• **Problem description**: Which lines run from the one containing "yellow cheese: 7 -> 3" through the end of the data? Write them out exactly, with the pictures left out.

BEGIN Data to process

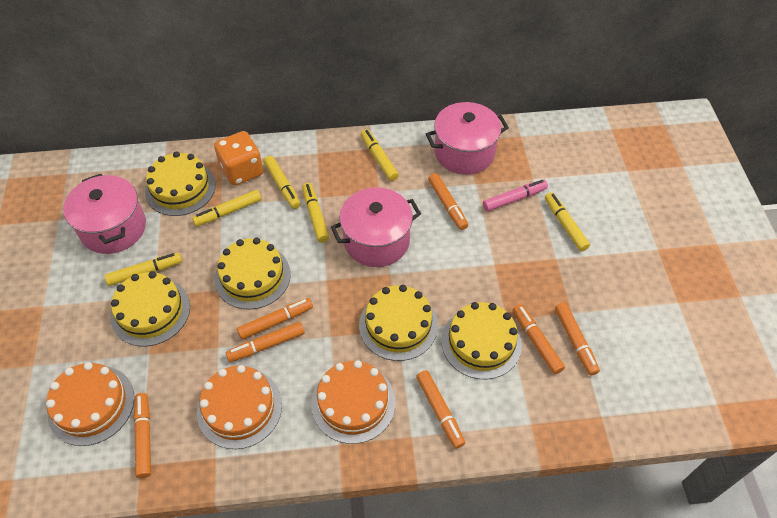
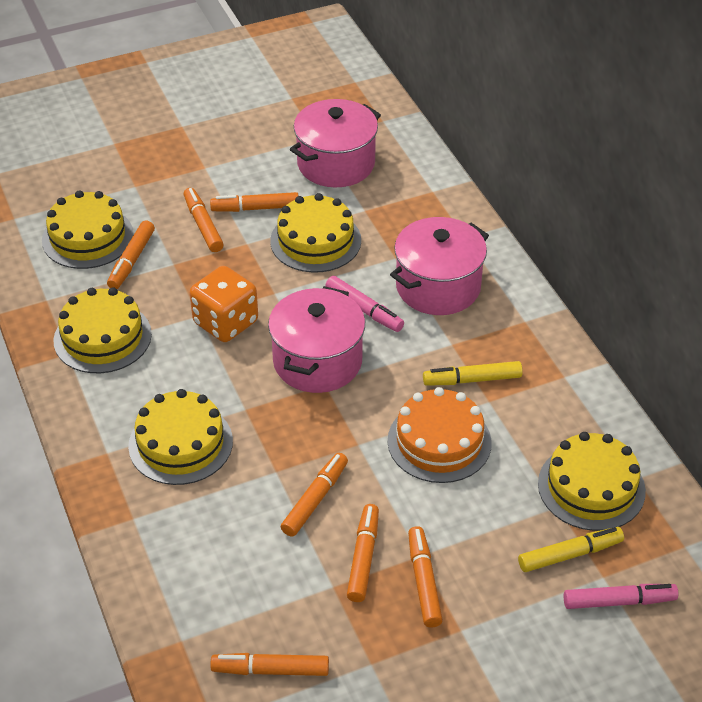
orange cake: 3 -> 1
pink marker: 1 -> 2
yellow marker: 6 -> 2

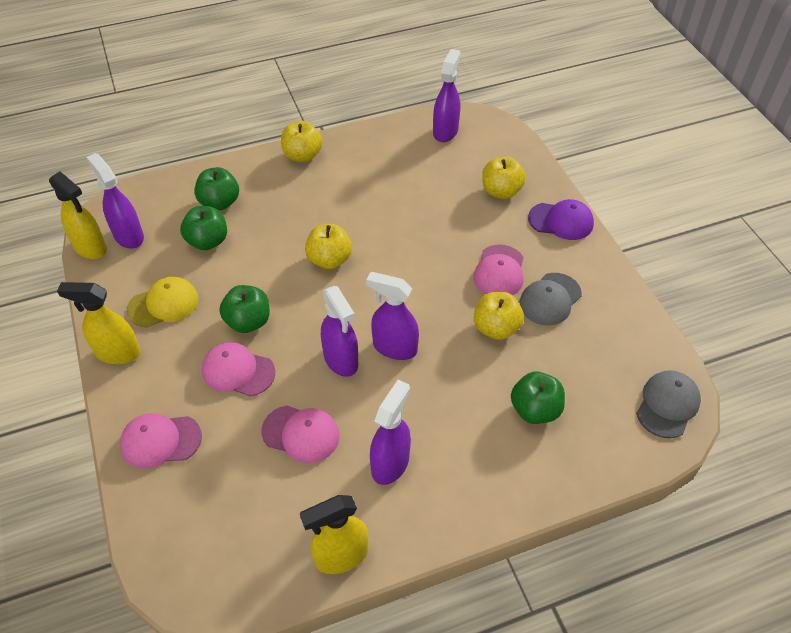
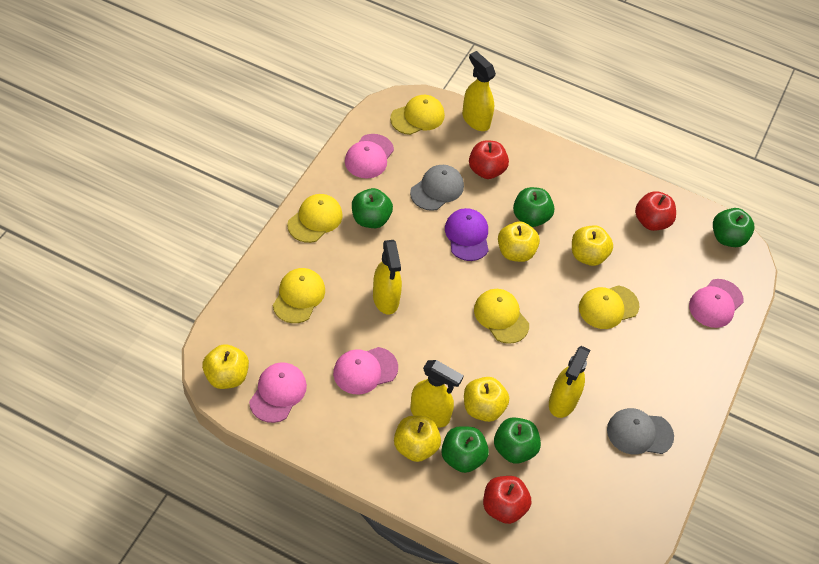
green apple: 4 -> 5
purple spray bottle: 5 -> 0
red apple: 0 -> 3
yellow apple: 4 -> 5
yellow cap: 1 -> 5
yellow spray bottle: 3 -> 4

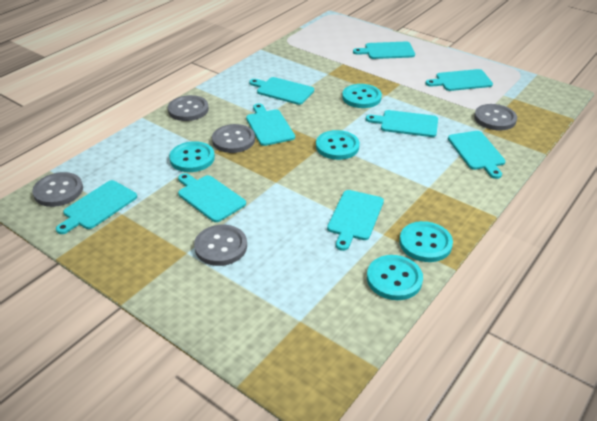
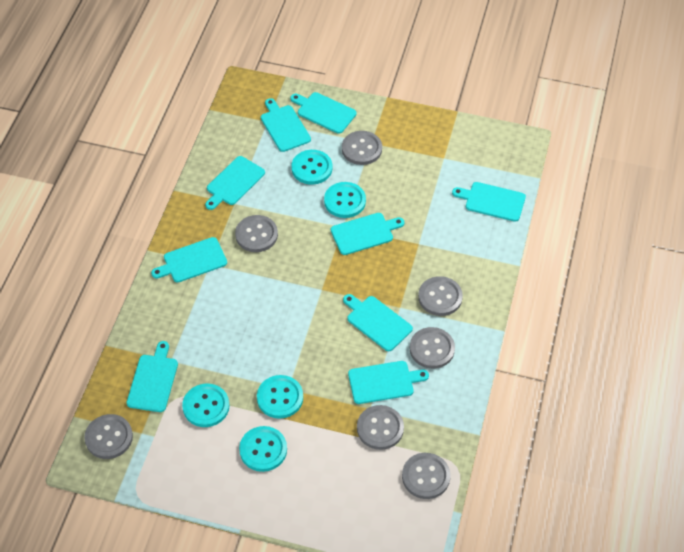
grey button: 5 -> 7

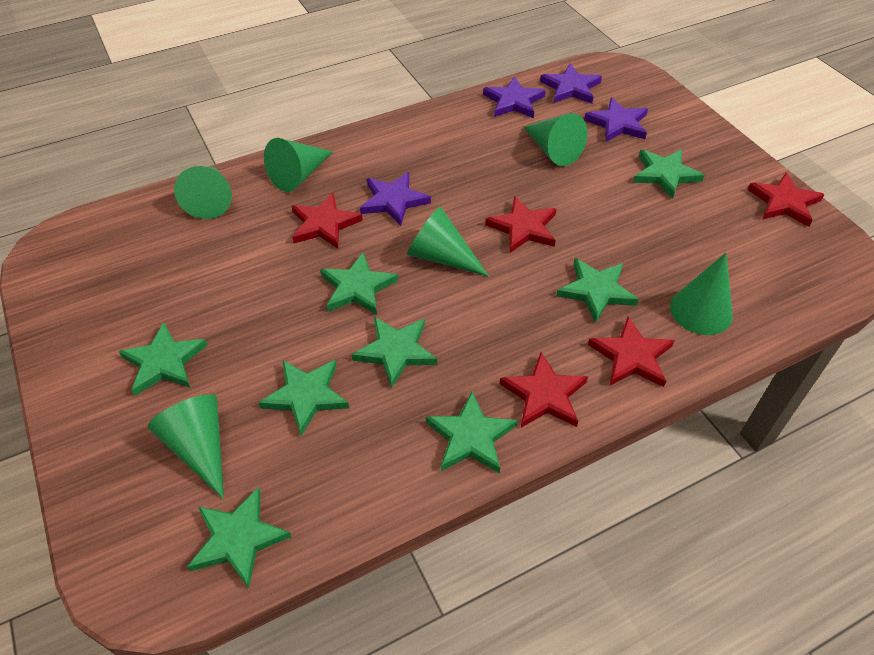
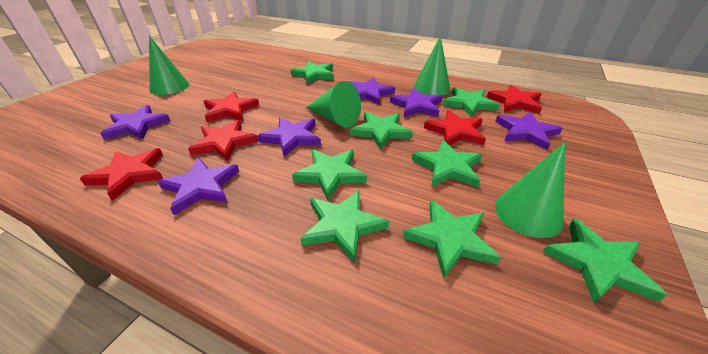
green cone: 6 -> 4
purple star: 4 -> 6

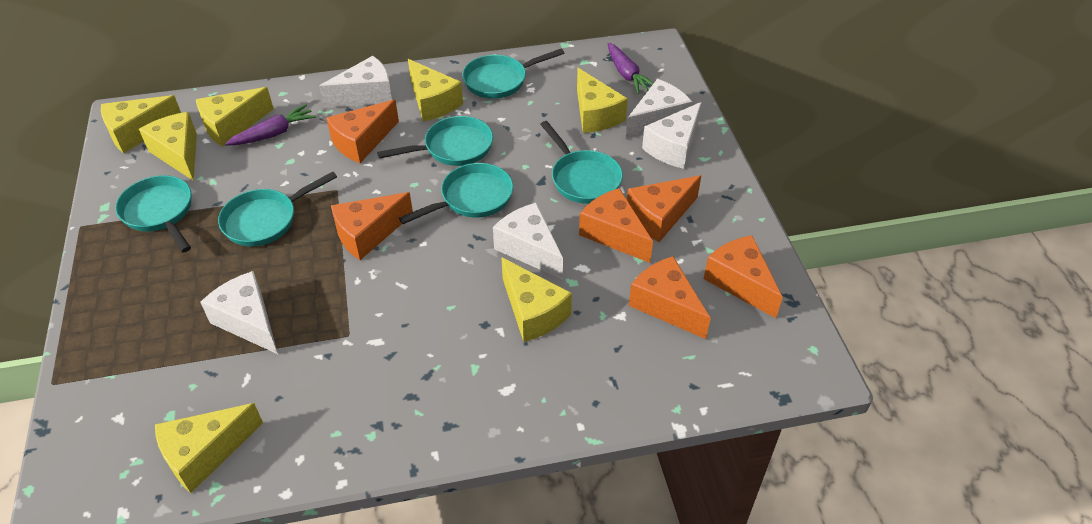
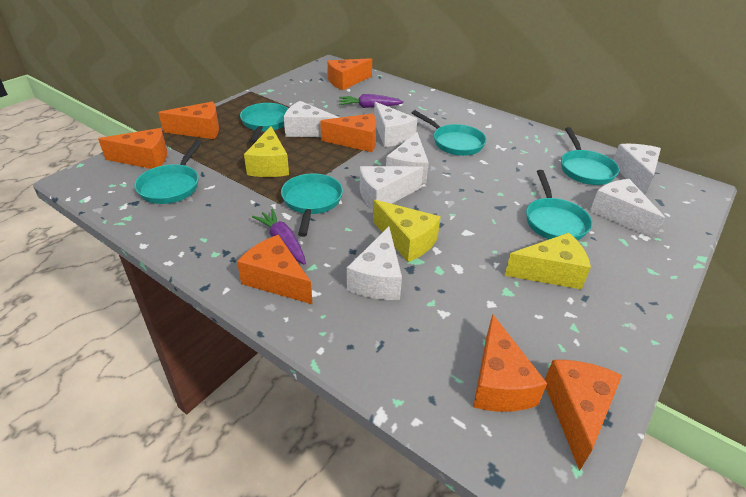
orange cheese: 6 -> 7
white cheese: 5 -> 7
yellow cheese: 7 -> 3

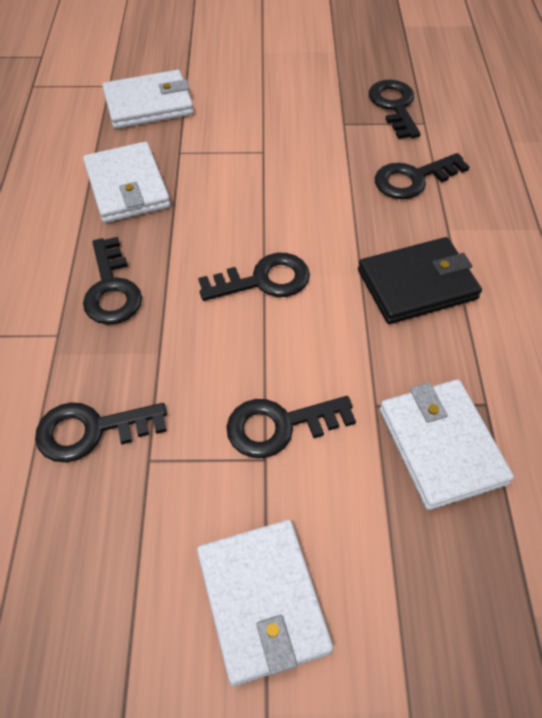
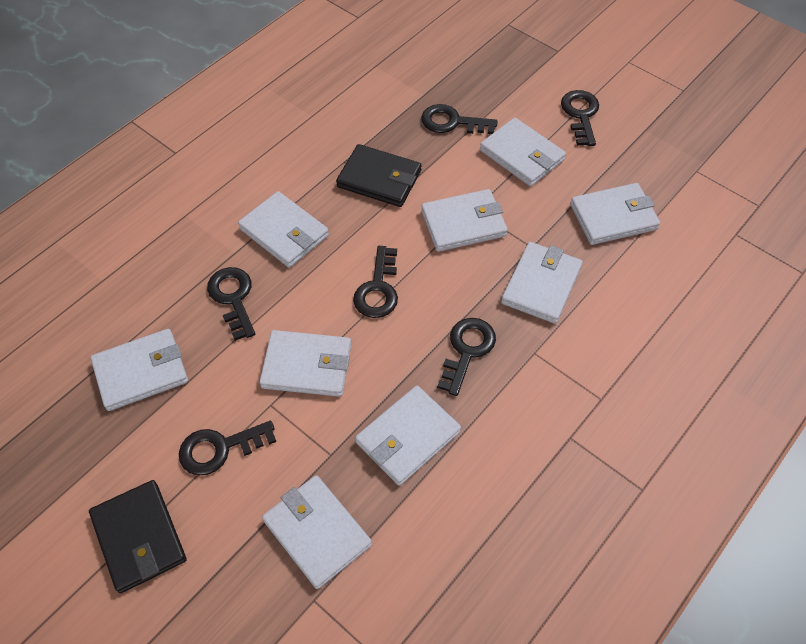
black wallet: 1 -> 2
white wallet: 4 -> 9

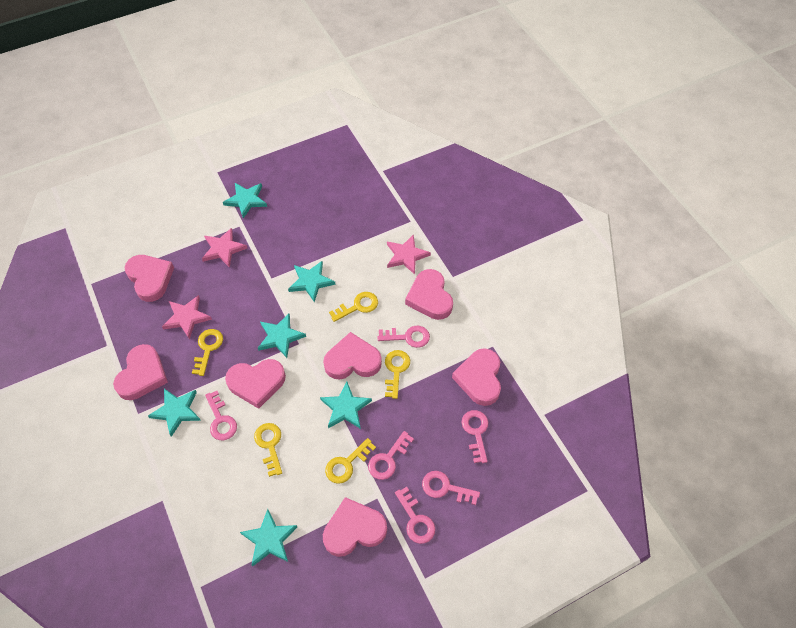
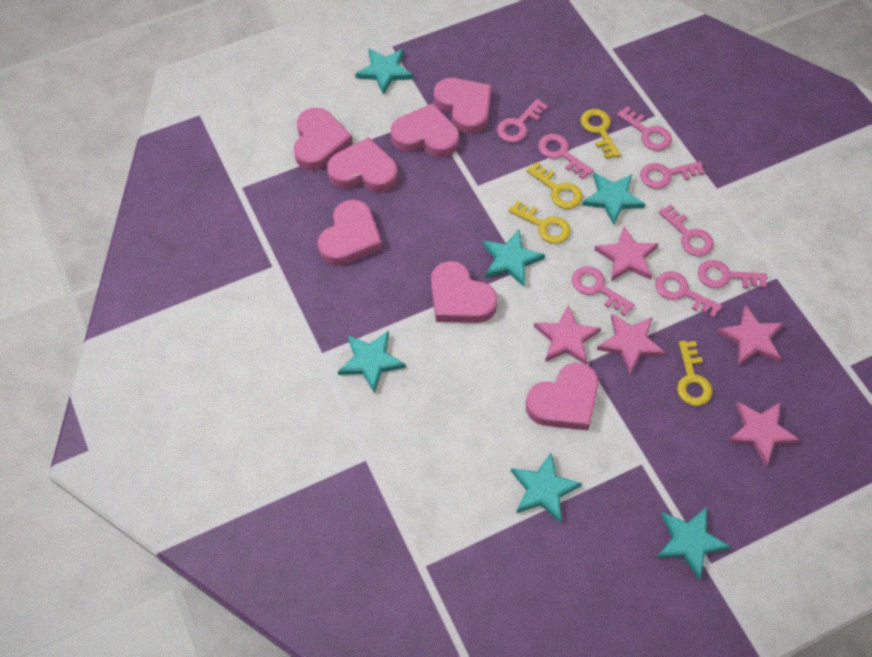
pink key: 6 -> 8
pink star: 3 -> 5
yellow key: 5 -> 4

END Data to process

• **Reply to the task**:
yellow cheese: 7 -> 3

black wallet: 1 -> 2
white wallet: 4 -> 9

pink key: 6 -> 8
pink star: 3 -> 5
yellow key: 5 -> 4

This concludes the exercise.